Material provided:
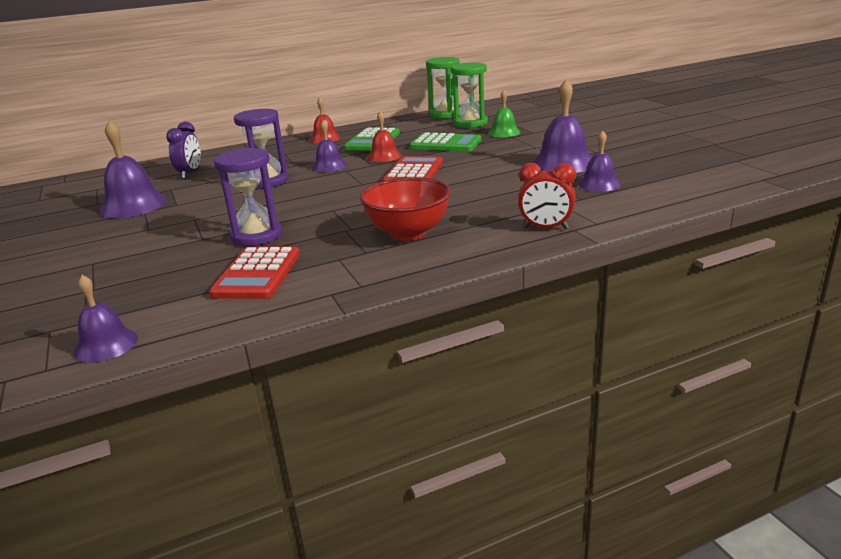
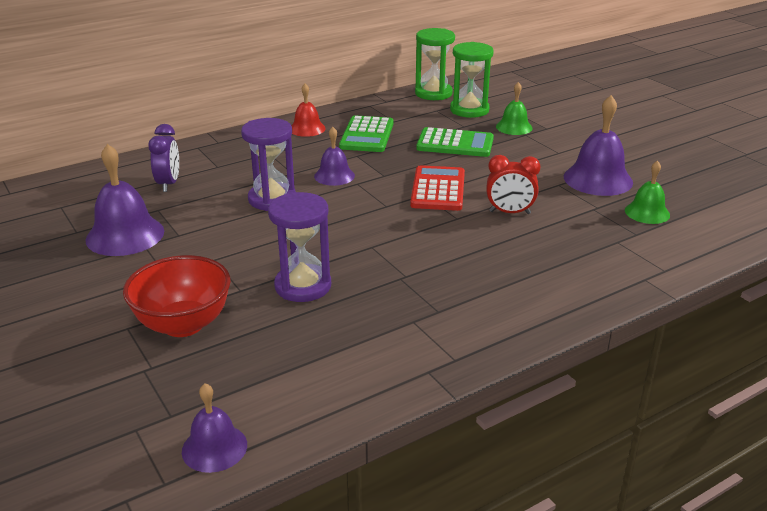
camera: 10 degrees left, 5 degrees up
(257, 274) = (333, 344): red calculator -> none
(384, 156) = (392, 161): red bell -> none
(408, 233) = (473, 283): red bowl -> red bowl (183, 324)
(546, 228) = (615, 277): red clock -> red clock (509, 212)
(599, 184) = (647, 212): purple bell -> green bell

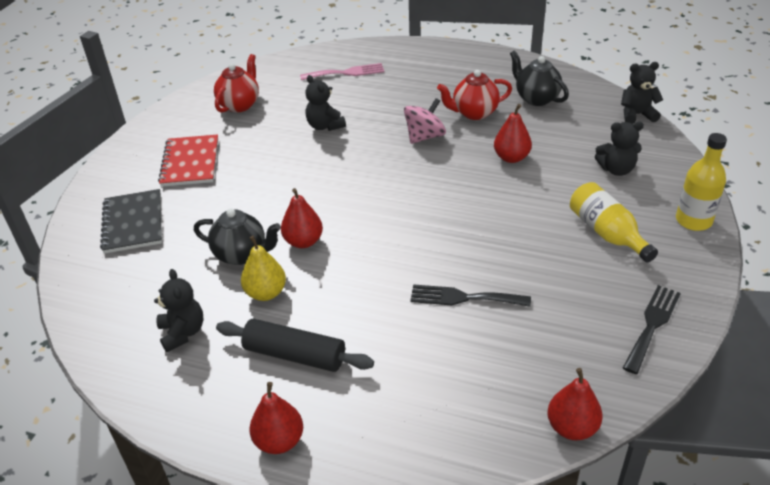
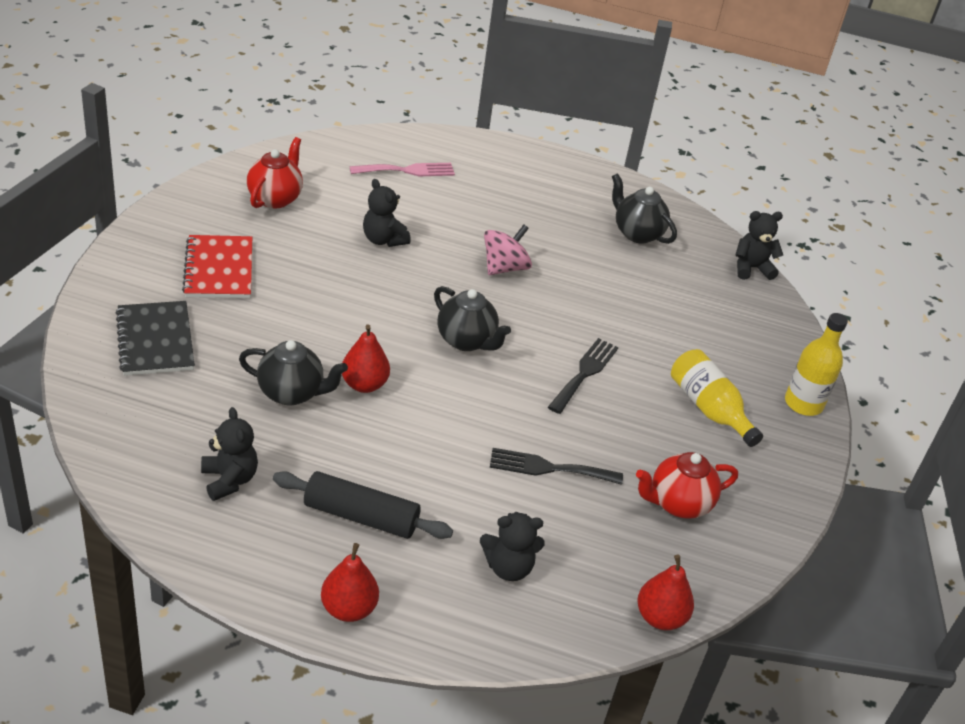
camera: 10 degrees left, 0 degrees up
(266, 293) = (323, 442): yellow pear -> none
(392, 197) = (466, 341): none -> black teapot
(474, 113) = (563, 243): red teapot -> red teapot (678, 504)
(511, 158) = (606, 306): red pear -> none
(616, 169) = (724, 334): black teddy bear -> black teddy bear (508, 567)
(652, 325) = (750, 516): black fork -> black fork (584, 373)

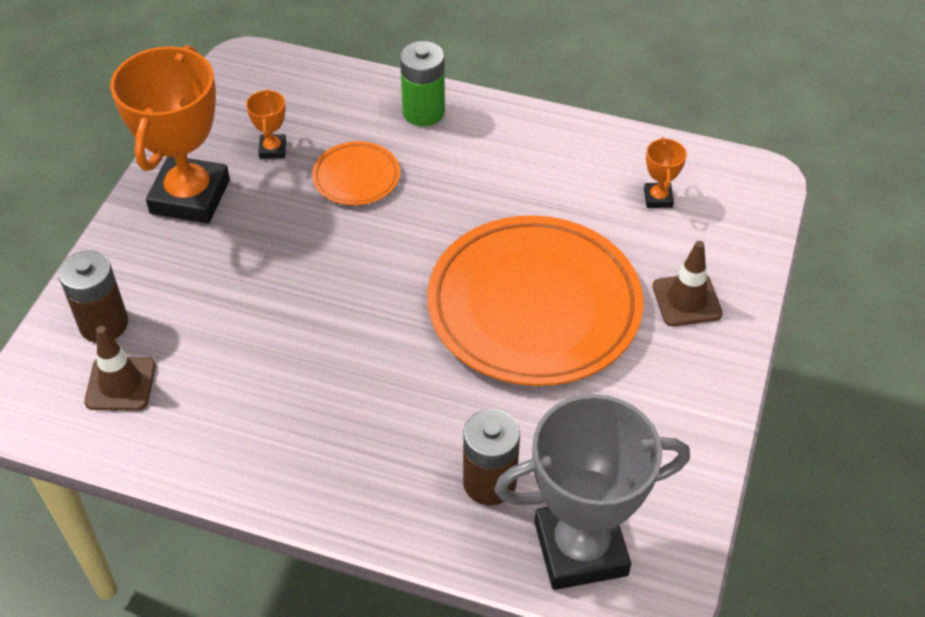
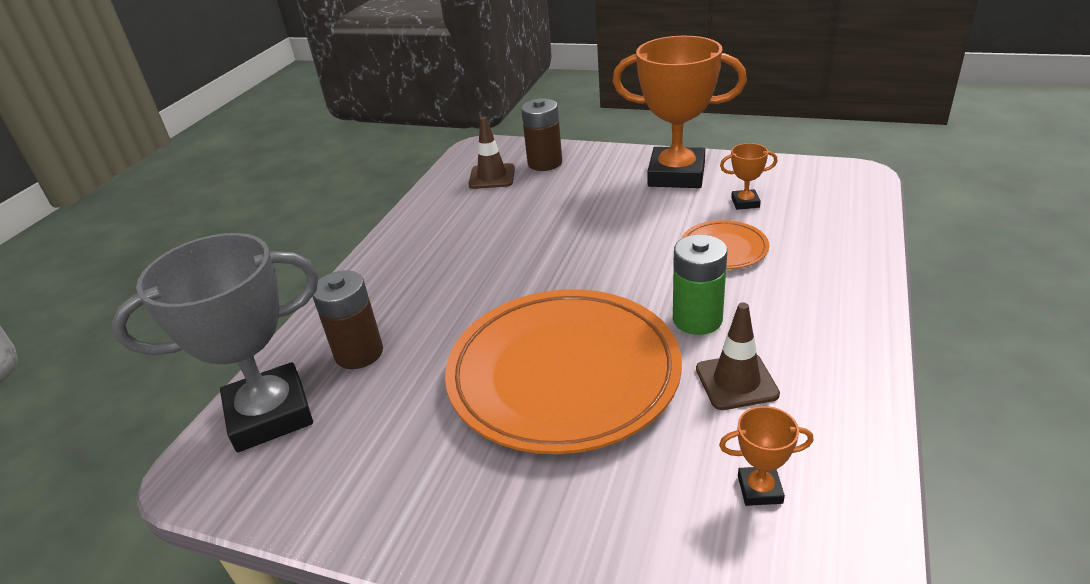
camera: 95 degrees right, 15 degrees down
(423, 112) = (838, 280): green battery -> green battery (697, 319)
(580, 548) = (270, 414): grey trophy -> grey trophy turned 75 degrees clockwise
(686, 300) = (575, 514): brown traffic cone -> brown traffic cone (736, 382)

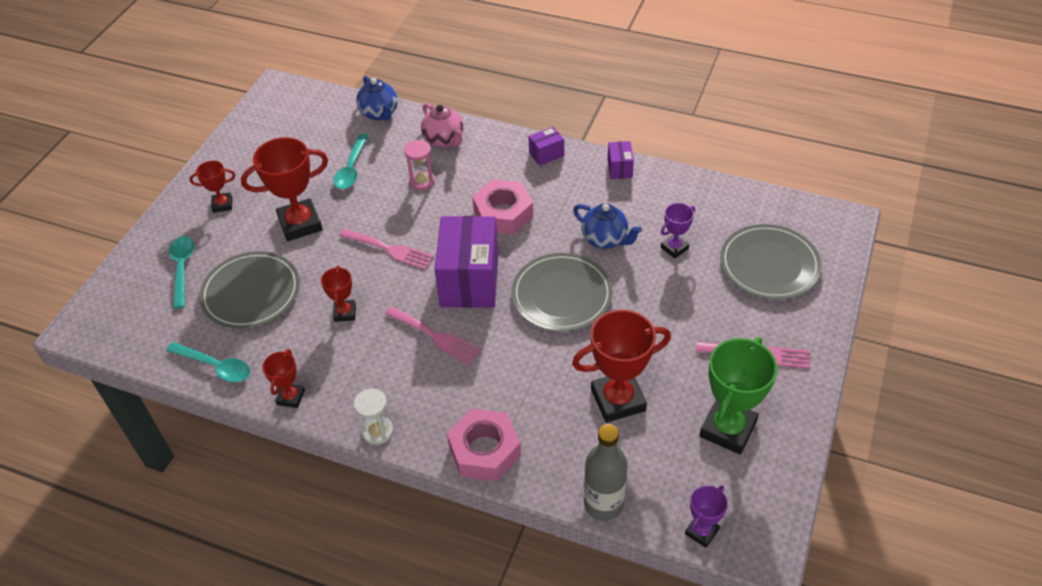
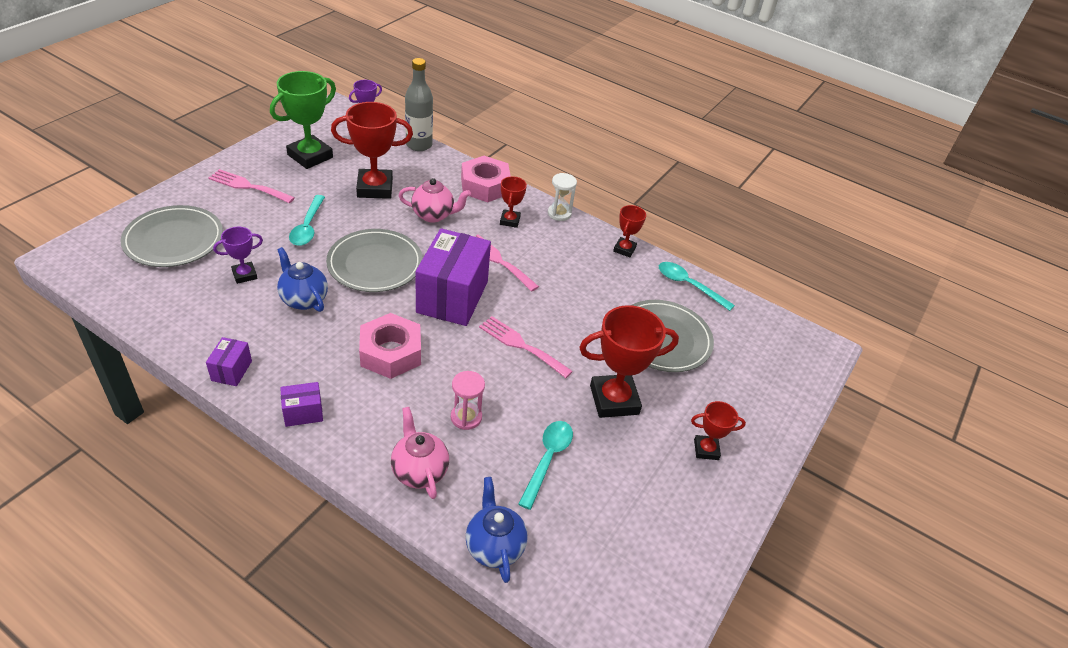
camera: 175 degrees left, 5 degrees down
(182, 269) = (737, 381): turquoise spoon -> turquoise spoon (307, 227)
(345, 313) = (574, 299): red trophy -> red trophy (510, 221)
(530, 379) = (433, 215): none -> pink teapot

What the exercise asks:
Of the lines in the data, report each one containing the string "camera".

Output for this task:
camera: 10 degrees left, 5 degrees up
camera: 10 degrees left, 0 degrees up
camera: 95 degrees right, 15 degrees down
camera: 175 degrees left, 5 degrees down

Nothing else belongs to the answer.